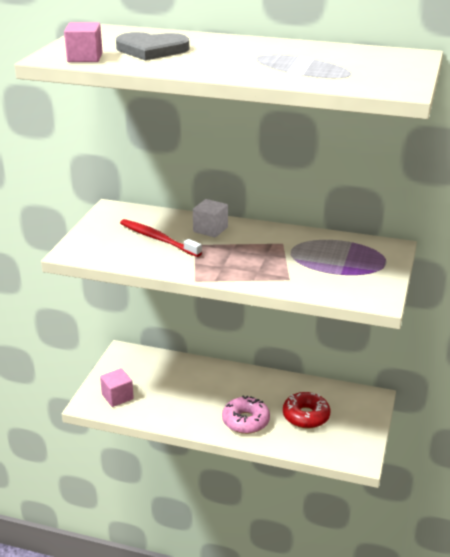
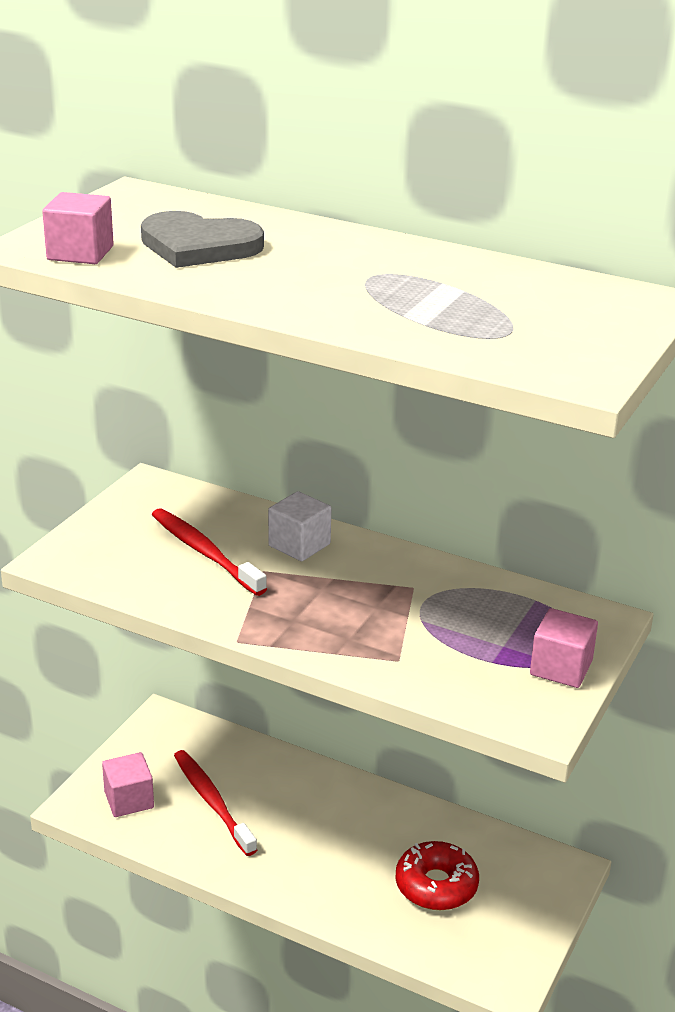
camera: 10 degrees right, 0 degrees up
(166, 391) = (212, 801): none -> red toothbrush
(245, 421) = (329, 878): pink donut -> none
(379, 272) = (561, 668): none -> pink cube

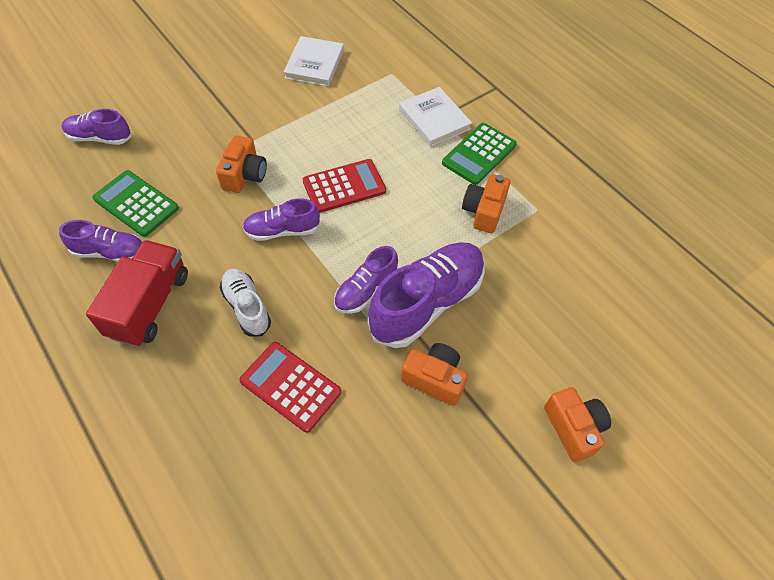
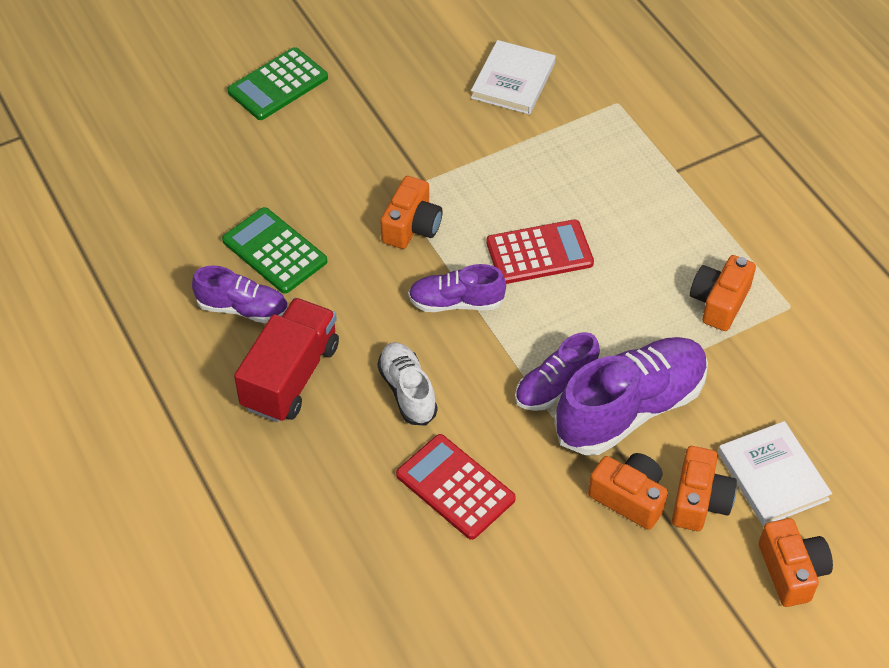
camera: 10 degrees right, 5 degrees down
(99, 138) = (228, 161): purple shoe -> none
(434, 119) = (669, 172): white book -> white book (772, 476)
(479, 154) = (723, 225): green calculator -> green calculator (278, 85)
(491, 375) = (699, 501): none -> orange camera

Task item: Everything in the records above should be retyped exactly except the pictures.

Response below:
camera: 10 degrees right, 0 degrees up
(166, 391) = (212, 801): none -> red toothbrush
(245, 421) = (329, 878): pink donut -> none
(379, 272) = (561, 668): none -> pink cube

camera: 10 degrees right, 5 degrees down
(99, 138) = (228, 161): purple shoe -> none
(434, 119) = (669, 172): white book -> white book (772, 476)
(479, 154) = (723, 225): green calculator -> green calculator (278, 85)
(491, 375) = (699, 501): none -> orange camera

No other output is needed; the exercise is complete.